What is required – The task for the listing below is to write out exactly the lines starting at the one containing "CN3 pin 2: VCC -> N23" and ending at the one containing "C6: 3.3uF (plus", both included. Pictures are to be omitted.

Source material –
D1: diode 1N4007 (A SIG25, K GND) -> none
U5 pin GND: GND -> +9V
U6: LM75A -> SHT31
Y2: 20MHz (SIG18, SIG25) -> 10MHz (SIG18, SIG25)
---
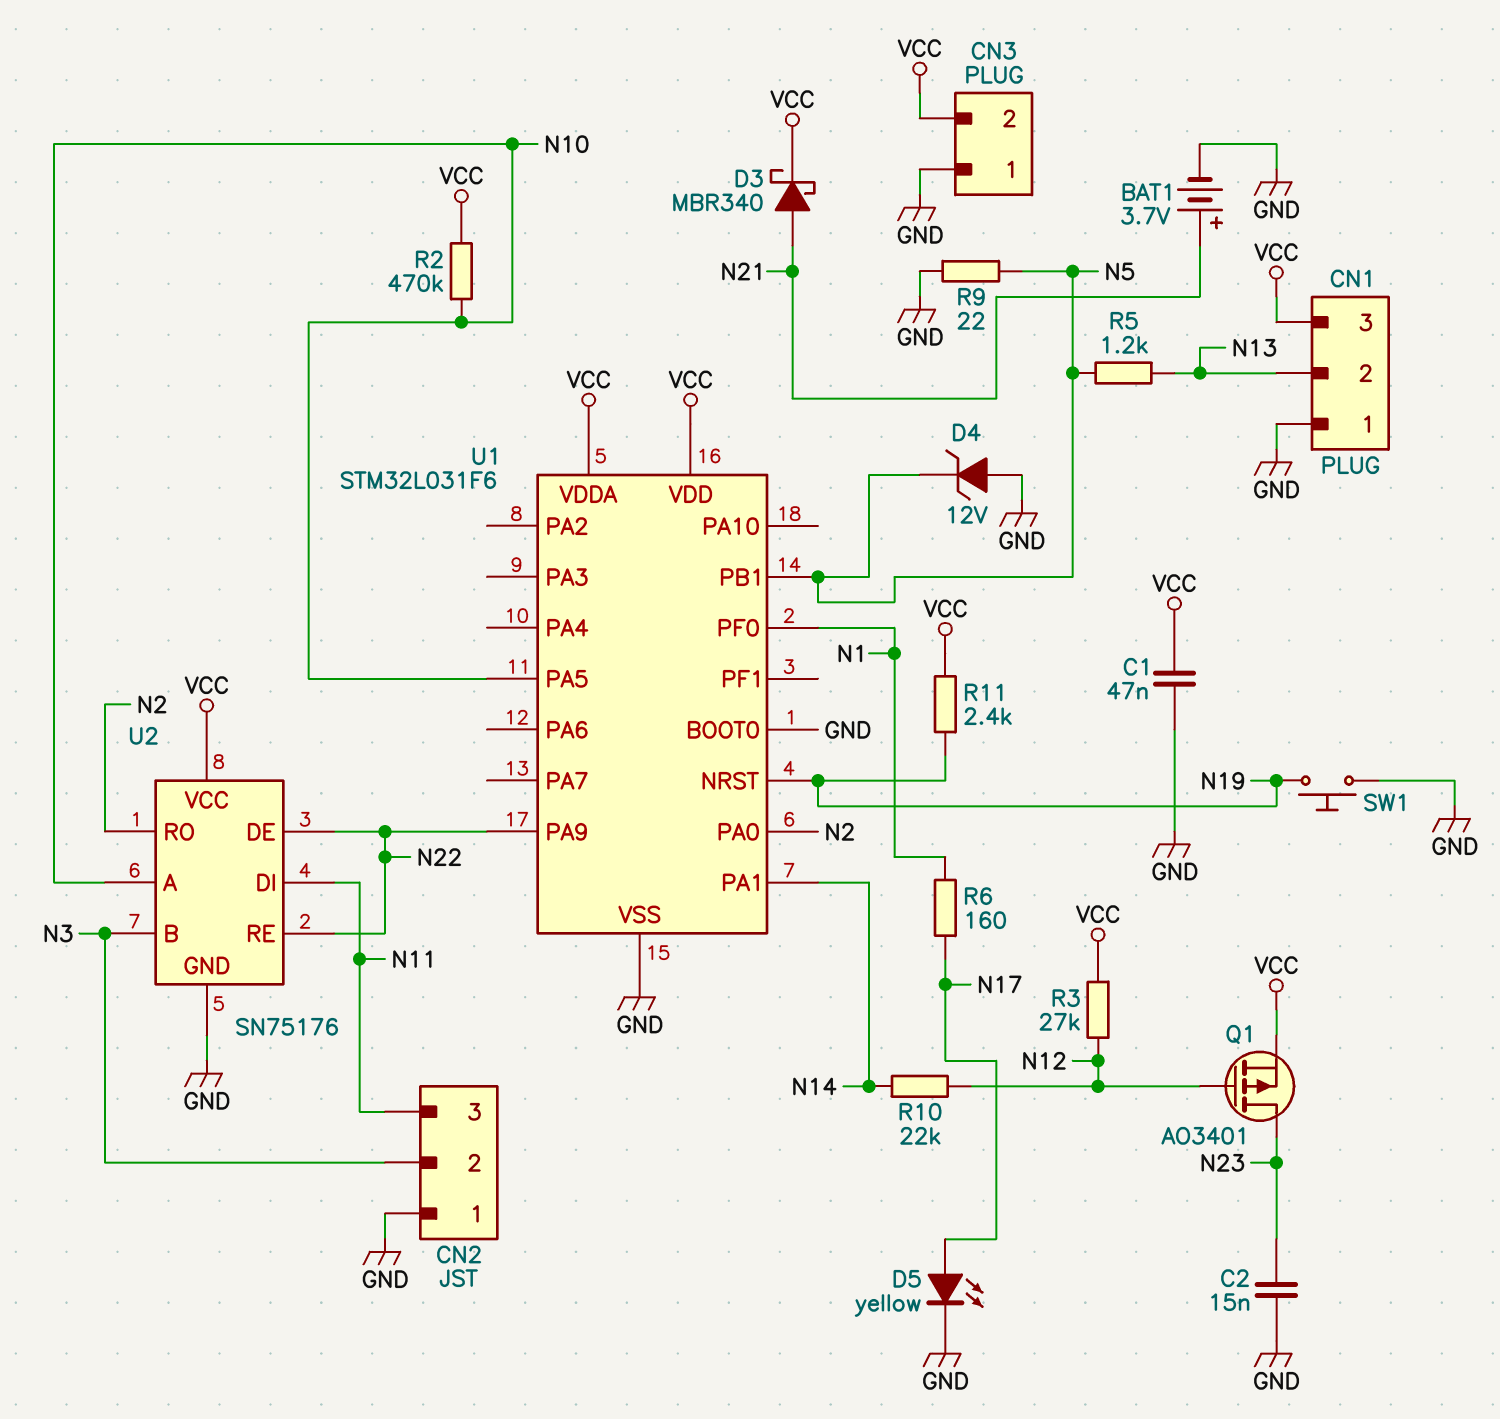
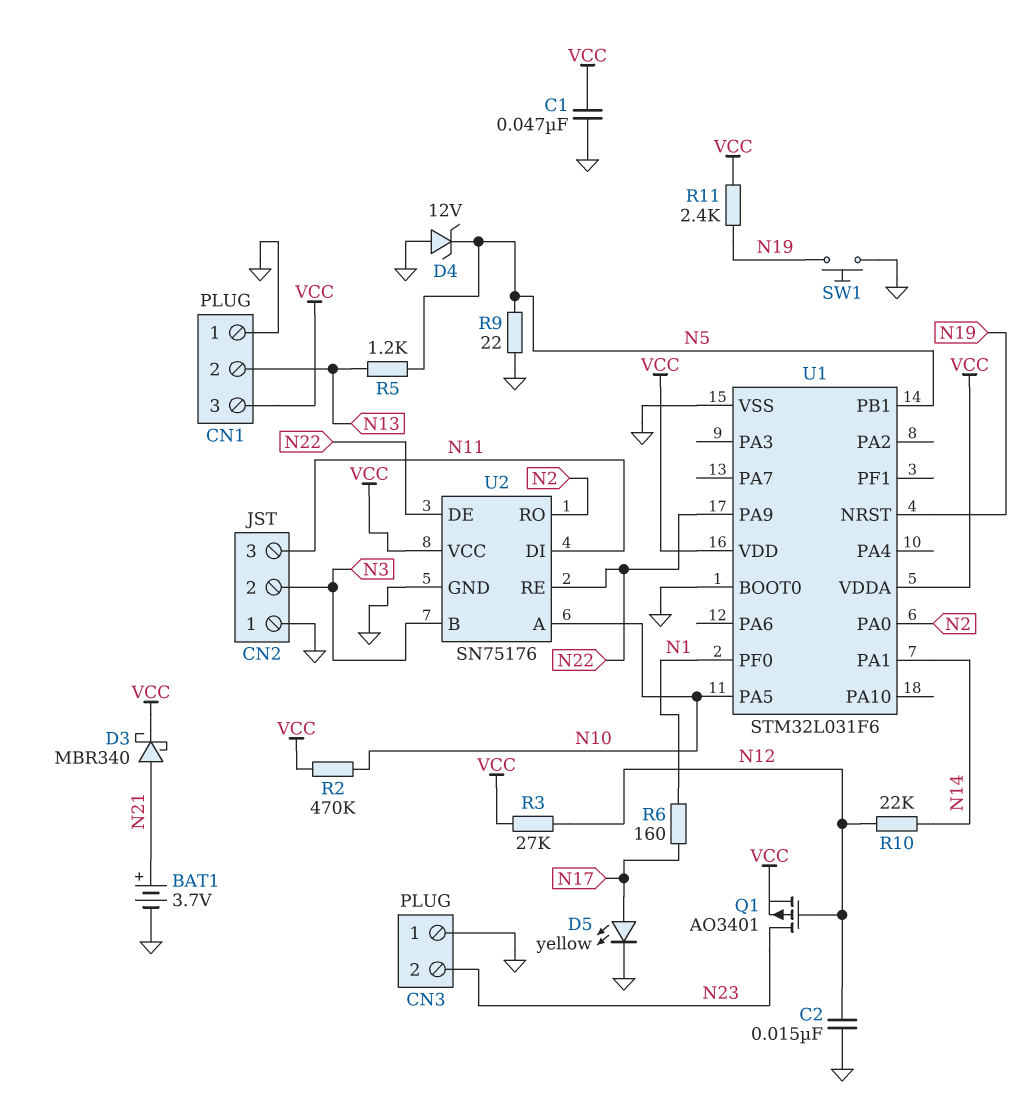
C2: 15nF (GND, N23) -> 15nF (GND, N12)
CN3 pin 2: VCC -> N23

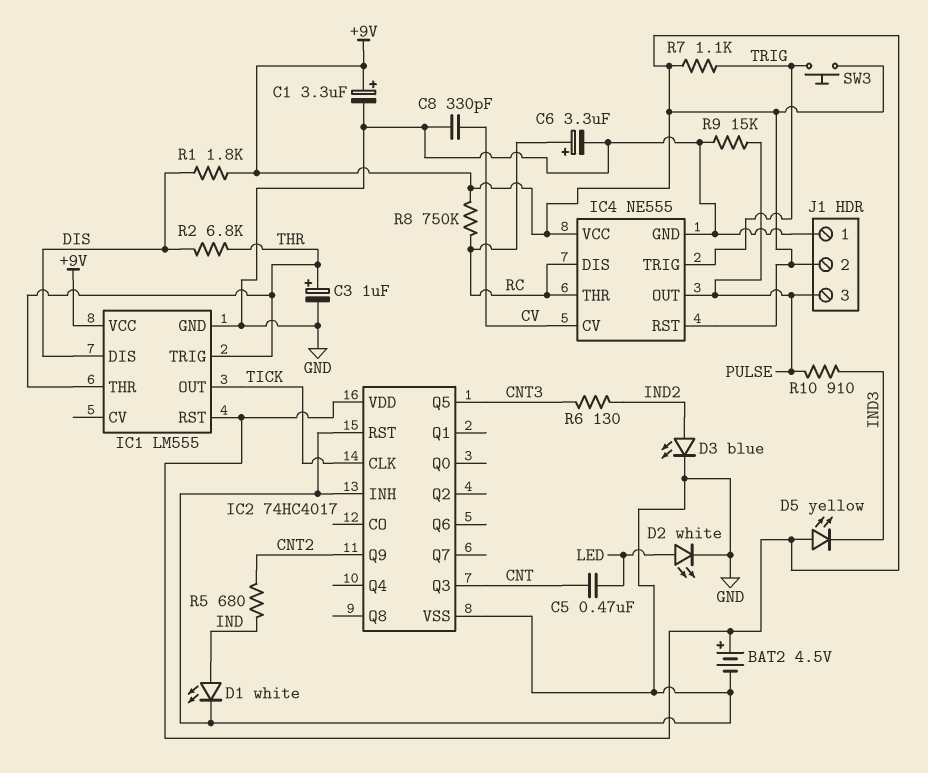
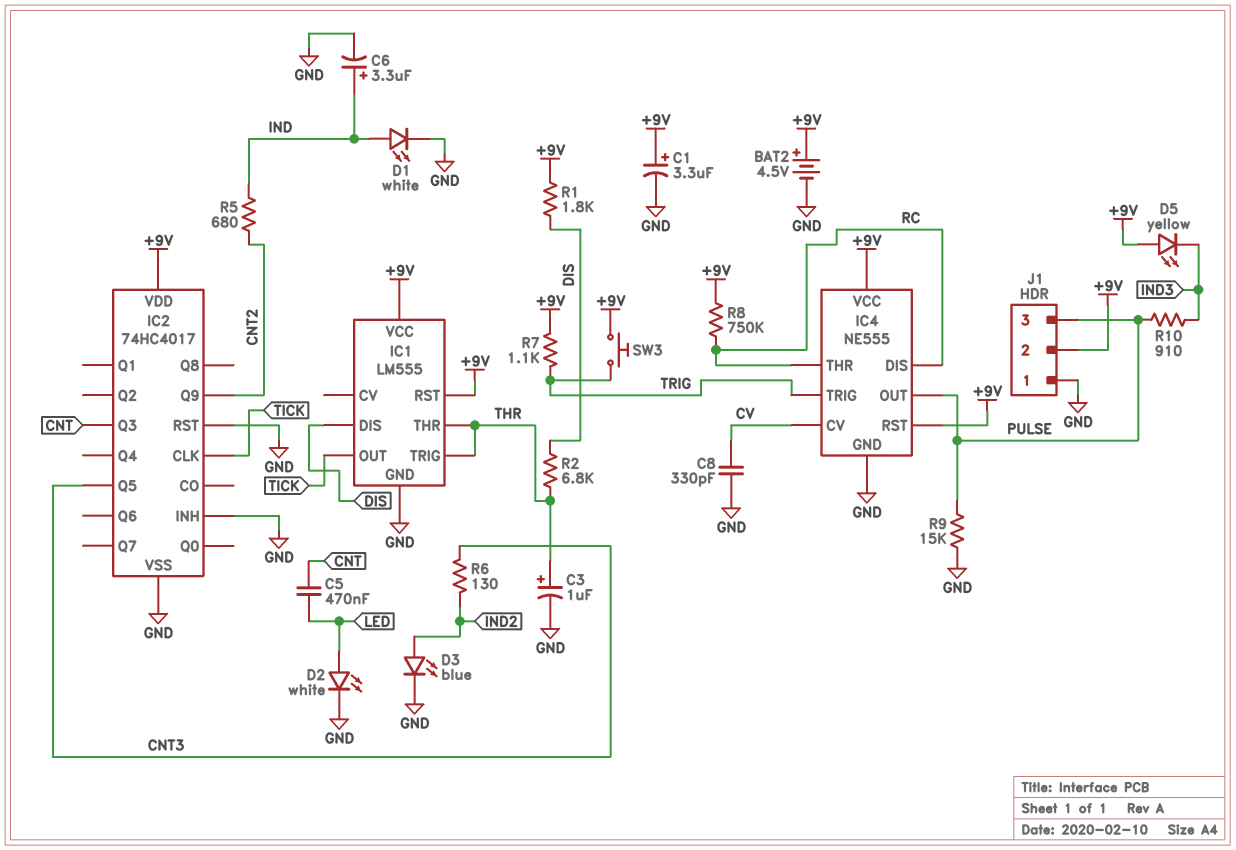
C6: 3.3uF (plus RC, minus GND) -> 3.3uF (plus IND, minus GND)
...
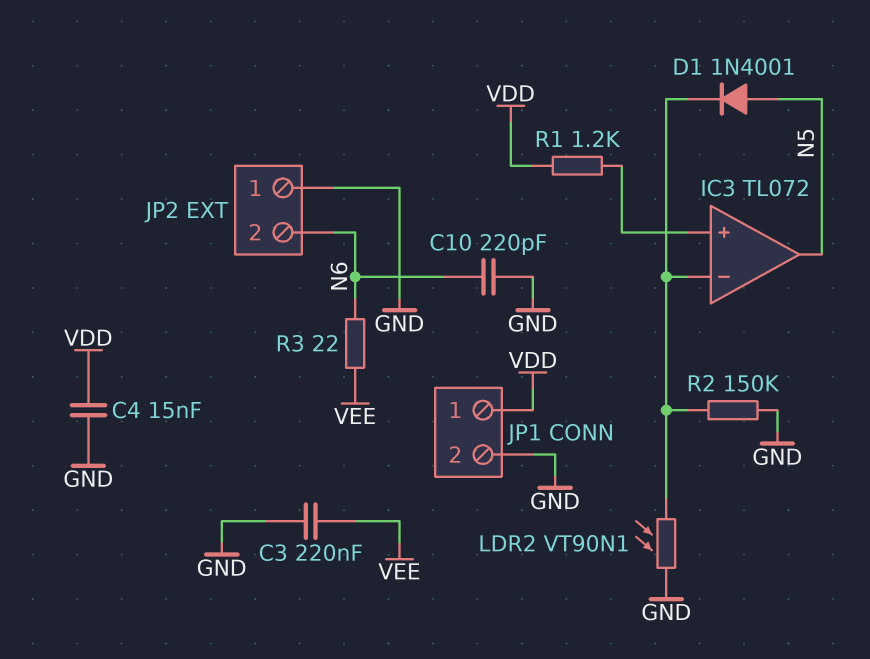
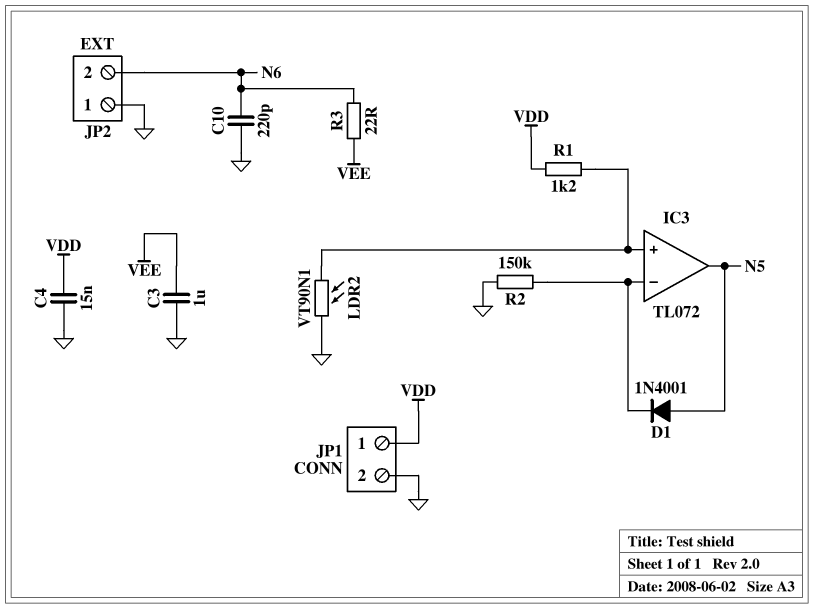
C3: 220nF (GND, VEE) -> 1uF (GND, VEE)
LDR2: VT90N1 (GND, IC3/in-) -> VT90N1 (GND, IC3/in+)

Answer to this exercise –
CN3 pin 2: VCC -> N23

C6: 3.3uF (plus RC, minus GND) -> 3.3uF (plus IND, minus GND)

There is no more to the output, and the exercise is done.